§ Description of the task
Extract every line of the records below that contains the string "with", copying each line unchanged.

──────── The records

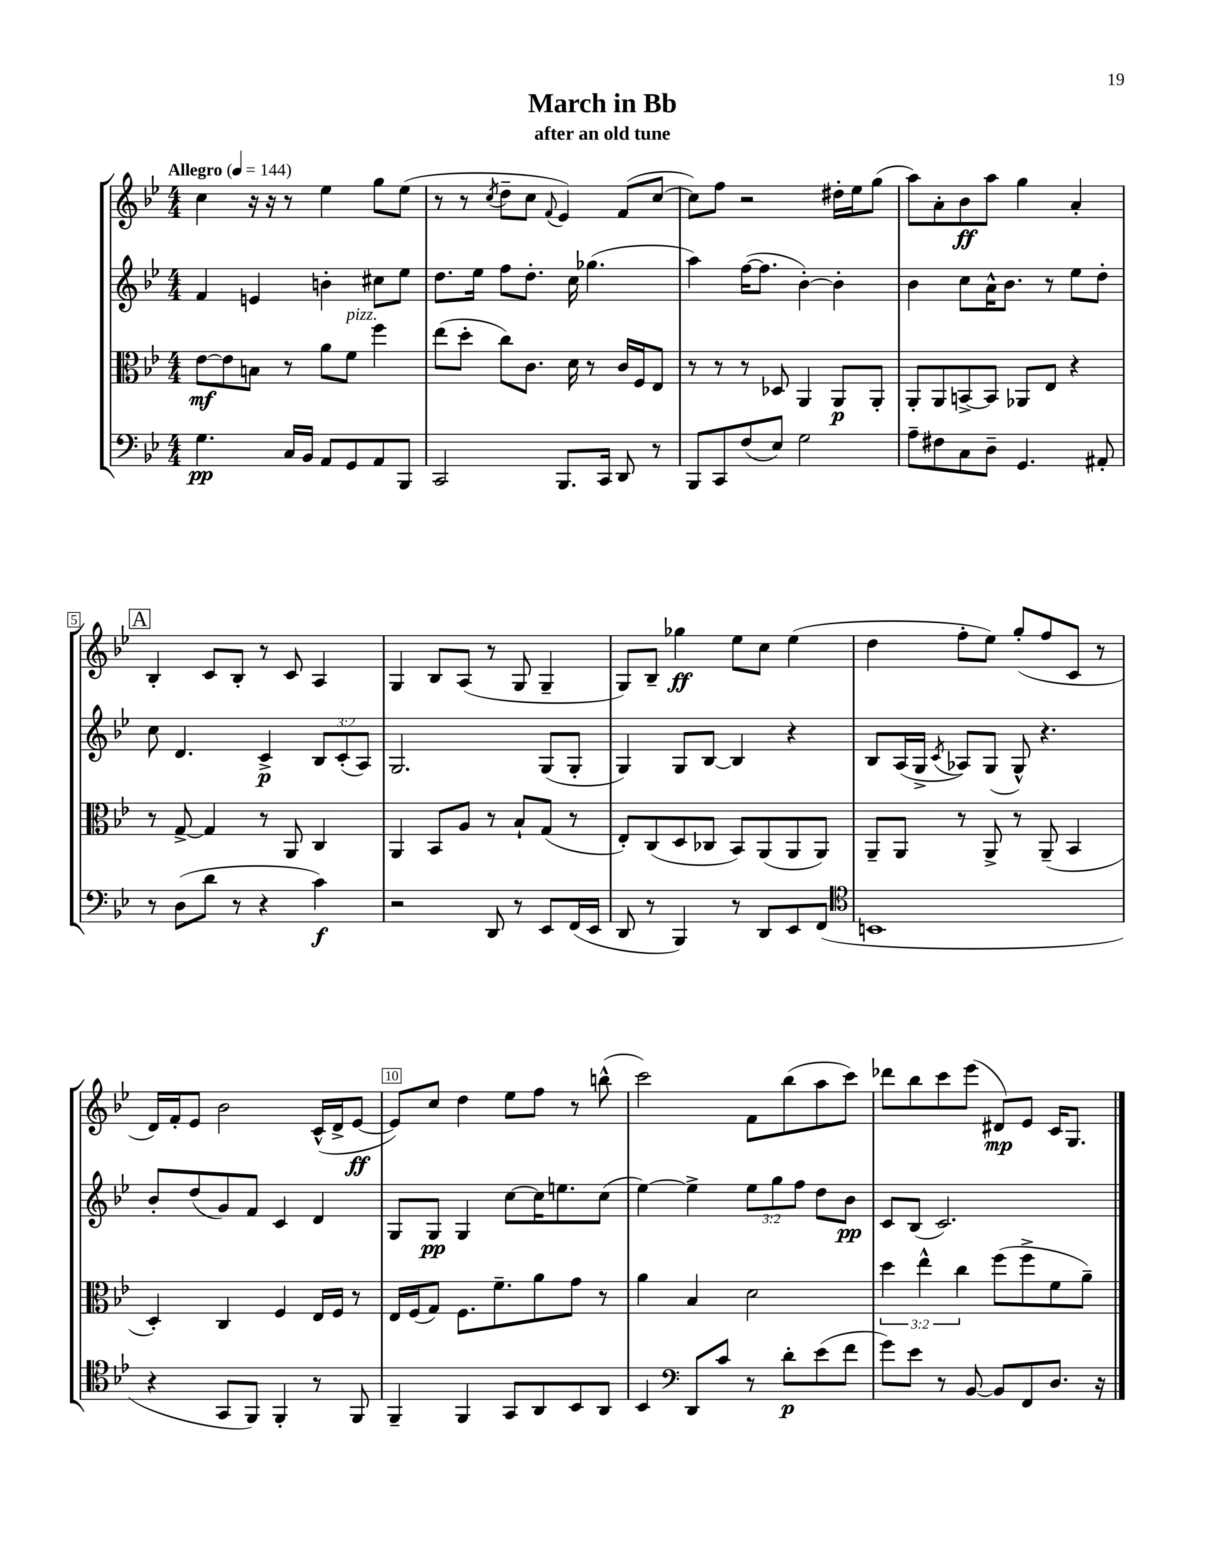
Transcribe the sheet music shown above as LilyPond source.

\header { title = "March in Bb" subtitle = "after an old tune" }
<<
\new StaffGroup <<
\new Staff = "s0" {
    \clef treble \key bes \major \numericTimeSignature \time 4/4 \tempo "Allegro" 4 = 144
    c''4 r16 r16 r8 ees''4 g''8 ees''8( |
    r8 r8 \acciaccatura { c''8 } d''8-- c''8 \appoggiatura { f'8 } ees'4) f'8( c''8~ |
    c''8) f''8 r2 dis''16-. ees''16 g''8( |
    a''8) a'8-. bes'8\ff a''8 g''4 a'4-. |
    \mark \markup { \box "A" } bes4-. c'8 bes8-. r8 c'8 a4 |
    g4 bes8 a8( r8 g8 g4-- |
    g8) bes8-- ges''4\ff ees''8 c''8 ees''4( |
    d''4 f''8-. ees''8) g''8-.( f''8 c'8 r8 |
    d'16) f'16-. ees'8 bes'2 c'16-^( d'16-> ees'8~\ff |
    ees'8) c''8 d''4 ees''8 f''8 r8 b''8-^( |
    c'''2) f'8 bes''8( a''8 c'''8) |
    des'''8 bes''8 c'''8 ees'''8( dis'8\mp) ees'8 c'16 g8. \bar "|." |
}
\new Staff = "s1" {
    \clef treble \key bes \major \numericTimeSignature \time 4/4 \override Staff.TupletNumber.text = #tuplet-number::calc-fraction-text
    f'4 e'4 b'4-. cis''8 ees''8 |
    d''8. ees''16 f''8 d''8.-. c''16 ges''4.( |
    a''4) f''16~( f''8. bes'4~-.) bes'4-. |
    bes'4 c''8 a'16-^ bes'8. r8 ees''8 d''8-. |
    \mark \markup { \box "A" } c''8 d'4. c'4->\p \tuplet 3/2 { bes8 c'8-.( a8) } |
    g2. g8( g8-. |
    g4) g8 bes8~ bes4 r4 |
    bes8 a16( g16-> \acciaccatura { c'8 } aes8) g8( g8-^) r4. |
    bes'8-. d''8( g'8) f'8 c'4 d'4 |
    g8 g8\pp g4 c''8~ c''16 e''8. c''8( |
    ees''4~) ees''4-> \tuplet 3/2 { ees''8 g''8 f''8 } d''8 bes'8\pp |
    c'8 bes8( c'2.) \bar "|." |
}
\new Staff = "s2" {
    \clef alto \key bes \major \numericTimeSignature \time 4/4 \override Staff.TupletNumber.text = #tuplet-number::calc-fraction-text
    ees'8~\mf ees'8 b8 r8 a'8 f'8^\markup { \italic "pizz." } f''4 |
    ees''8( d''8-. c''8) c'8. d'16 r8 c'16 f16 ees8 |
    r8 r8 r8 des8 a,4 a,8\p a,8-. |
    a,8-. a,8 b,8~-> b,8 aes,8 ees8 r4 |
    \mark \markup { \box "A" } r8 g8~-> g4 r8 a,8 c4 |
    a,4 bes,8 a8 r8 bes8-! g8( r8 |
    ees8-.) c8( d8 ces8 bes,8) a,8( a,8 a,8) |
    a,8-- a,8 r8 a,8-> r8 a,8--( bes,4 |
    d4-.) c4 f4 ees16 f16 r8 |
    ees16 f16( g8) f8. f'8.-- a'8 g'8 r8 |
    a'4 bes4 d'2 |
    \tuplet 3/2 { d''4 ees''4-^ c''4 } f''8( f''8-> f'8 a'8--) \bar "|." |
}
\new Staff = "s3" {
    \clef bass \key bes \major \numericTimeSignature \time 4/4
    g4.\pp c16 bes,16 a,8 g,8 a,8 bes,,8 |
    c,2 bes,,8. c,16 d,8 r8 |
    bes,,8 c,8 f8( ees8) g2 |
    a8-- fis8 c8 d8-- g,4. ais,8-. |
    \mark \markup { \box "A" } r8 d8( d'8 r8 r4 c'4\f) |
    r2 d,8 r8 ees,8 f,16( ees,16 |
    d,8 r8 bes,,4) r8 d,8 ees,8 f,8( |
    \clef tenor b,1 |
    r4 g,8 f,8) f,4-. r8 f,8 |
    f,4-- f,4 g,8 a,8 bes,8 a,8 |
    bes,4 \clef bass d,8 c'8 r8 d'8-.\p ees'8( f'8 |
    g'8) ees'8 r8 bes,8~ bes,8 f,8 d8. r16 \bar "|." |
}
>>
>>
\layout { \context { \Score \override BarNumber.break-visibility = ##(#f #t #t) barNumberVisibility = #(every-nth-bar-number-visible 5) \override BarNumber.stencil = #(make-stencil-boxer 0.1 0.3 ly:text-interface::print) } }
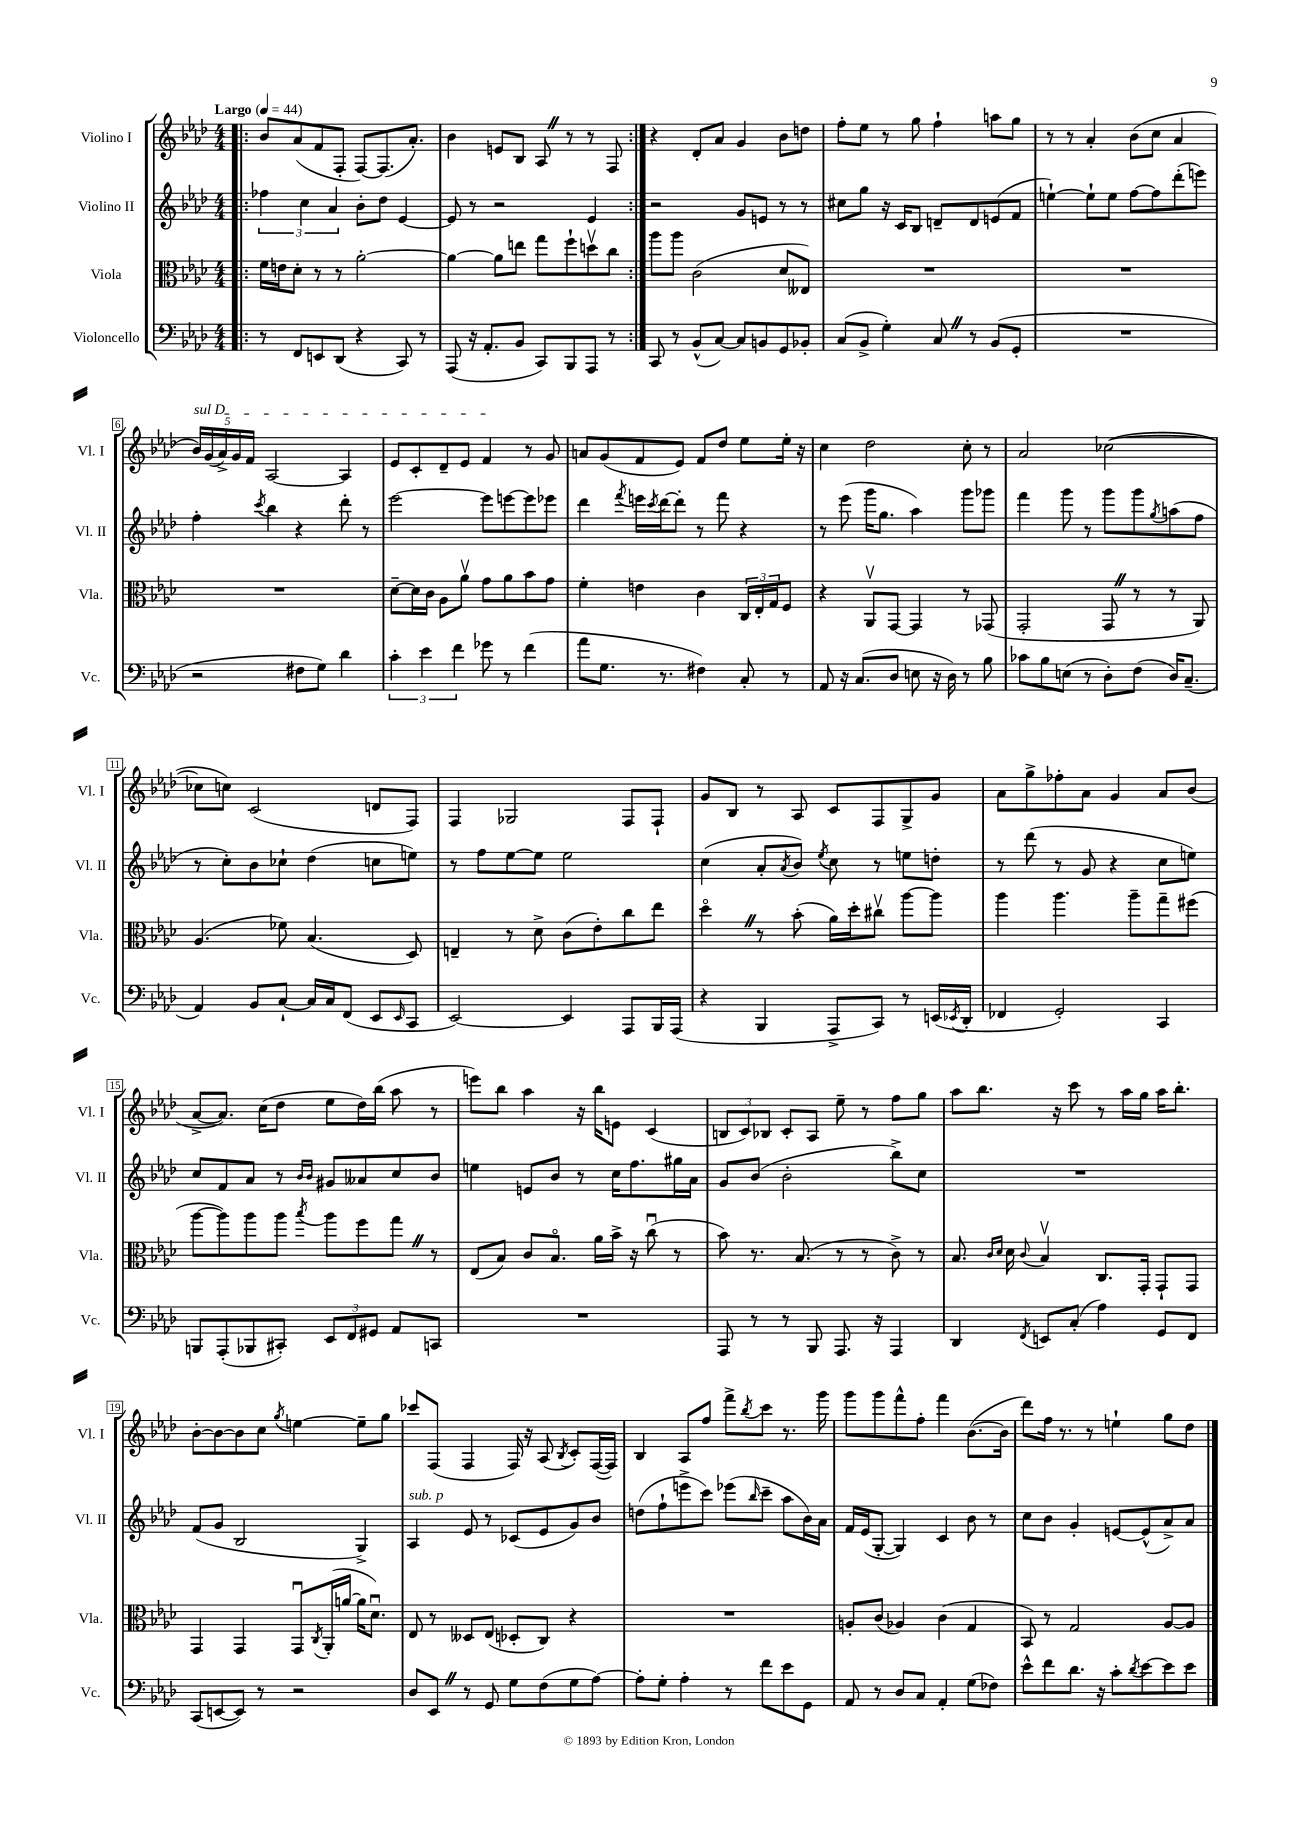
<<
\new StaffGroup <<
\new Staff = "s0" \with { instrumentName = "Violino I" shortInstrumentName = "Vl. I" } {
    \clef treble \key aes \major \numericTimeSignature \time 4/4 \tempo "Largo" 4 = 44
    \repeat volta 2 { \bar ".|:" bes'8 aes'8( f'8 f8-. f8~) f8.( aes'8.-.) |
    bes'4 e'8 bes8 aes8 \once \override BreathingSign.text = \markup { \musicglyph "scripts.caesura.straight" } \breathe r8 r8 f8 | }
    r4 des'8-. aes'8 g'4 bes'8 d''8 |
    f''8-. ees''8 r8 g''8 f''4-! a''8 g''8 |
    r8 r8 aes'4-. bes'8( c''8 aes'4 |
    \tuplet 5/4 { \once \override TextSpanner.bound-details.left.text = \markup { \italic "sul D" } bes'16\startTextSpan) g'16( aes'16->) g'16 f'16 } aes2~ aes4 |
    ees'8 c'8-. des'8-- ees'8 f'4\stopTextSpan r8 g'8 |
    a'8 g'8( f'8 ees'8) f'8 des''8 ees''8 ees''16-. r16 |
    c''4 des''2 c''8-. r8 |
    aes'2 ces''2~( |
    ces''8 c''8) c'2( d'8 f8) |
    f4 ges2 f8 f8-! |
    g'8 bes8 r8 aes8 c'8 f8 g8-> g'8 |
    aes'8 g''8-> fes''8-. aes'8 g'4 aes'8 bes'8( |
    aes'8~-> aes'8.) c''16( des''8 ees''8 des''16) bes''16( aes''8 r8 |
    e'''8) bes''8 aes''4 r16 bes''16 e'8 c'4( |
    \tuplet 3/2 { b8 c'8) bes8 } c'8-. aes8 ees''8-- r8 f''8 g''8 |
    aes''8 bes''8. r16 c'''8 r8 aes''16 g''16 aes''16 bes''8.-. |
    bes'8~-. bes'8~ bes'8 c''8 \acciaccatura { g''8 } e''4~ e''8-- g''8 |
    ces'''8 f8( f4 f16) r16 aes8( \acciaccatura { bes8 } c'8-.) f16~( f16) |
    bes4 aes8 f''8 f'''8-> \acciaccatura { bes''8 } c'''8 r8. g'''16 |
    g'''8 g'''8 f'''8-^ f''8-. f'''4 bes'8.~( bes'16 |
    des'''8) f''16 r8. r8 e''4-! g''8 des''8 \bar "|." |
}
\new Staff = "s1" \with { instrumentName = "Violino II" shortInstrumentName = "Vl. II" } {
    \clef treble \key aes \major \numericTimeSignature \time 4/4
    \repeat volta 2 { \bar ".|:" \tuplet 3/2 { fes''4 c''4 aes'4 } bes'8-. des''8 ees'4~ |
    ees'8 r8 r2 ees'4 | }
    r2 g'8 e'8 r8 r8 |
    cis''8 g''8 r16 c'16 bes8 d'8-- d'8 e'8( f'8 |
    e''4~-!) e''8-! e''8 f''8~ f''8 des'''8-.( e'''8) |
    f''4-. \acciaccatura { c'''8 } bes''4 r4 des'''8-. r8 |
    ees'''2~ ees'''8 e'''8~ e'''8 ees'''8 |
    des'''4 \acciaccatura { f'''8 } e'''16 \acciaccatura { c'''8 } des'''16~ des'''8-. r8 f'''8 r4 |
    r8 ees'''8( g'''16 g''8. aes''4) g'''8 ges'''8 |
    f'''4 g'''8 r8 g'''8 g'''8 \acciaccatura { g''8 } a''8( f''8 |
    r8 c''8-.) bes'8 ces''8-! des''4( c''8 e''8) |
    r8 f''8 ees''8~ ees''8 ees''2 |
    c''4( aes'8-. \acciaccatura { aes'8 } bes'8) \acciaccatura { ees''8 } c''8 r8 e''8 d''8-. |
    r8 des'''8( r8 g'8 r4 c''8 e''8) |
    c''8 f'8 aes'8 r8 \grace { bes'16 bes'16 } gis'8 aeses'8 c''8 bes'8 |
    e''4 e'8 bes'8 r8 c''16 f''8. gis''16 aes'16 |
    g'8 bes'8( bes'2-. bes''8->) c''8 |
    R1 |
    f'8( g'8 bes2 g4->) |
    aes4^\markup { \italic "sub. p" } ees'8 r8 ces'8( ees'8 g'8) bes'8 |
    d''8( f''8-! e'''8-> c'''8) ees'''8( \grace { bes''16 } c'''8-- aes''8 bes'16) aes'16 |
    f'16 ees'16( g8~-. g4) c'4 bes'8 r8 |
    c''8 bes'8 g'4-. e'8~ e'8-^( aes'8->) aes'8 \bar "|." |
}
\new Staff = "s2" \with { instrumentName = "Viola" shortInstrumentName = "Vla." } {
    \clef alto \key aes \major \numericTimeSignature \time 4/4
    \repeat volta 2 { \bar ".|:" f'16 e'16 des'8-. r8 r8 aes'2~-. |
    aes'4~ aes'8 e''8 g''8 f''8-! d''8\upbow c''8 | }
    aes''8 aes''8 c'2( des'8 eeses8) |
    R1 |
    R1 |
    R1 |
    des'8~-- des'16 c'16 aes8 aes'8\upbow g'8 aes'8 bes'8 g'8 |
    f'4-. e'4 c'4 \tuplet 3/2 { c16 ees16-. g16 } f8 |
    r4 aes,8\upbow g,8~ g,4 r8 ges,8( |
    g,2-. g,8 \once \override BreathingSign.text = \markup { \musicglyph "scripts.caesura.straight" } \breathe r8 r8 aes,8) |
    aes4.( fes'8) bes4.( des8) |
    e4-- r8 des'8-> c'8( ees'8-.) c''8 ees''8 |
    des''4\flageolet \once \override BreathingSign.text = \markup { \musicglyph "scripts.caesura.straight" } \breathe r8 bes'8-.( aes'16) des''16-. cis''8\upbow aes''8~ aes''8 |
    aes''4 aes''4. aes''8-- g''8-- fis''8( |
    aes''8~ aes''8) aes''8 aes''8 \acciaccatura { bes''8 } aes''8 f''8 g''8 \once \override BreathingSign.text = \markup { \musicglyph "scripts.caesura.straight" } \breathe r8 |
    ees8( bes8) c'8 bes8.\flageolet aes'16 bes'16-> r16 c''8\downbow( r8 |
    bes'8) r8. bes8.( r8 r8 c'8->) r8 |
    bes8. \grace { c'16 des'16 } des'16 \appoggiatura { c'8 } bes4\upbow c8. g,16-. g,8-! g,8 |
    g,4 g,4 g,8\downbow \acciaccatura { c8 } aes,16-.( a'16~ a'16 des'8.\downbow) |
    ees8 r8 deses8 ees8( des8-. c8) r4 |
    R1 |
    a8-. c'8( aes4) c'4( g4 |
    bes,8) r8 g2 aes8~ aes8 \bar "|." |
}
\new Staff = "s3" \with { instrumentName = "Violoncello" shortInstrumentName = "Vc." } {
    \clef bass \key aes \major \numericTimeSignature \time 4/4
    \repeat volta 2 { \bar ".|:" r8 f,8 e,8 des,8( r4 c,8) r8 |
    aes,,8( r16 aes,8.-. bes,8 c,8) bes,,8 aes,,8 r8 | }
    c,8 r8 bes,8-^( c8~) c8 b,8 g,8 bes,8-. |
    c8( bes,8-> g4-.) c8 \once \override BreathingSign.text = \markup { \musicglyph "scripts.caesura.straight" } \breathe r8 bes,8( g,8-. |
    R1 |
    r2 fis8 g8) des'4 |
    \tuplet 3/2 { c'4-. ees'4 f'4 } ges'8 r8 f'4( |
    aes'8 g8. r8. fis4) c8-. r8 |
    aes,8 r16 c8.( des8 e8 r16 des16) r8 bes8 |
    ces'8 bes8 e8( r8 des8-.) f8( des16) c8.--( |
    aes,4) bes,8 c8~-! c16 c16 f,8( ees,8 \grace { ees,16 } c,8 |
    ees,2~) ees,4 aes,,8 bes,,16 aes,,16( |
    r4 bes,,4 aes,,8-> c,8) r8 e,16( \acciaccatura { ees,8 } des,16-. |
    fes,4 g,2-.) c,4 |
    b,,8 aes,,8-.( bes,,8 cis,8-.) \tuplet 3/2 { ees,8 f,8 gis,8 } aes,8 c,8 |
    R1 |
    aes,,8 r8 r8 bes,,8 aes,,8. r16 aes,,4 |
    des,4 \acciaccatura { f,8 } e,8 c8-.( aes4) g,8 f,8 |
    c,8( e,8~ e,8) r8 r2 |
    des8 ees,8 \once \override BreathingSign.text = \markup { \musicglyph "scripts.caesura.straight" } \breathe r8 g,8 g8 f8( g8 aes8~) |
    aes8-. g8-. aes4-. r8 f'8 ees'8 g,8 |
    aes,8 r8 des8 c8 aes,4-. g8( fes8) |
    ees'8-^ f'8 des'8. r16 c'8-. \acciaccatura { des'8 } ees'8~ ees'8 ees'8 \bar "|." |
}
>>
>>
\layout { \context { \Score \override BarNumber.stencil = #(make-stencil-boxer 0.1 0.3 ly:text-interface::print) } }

────────────────

§ Result for this task
\new Staff = "s0" \with { instrumentName = "Violino I" shortInstrumentName = "Vl. I" } {
\new Staff = "s1" \with { instrumentName = "Violino II" shortInstrumentName = "Vl. II" } {
\new Staff = "s2" \with { instrumentName = "Viola" shortInstrumentName = "Vla." } {
\new Staff = "s3" \with { instrumentName = "Violoncello" shortInstrumentName = "Vc." } {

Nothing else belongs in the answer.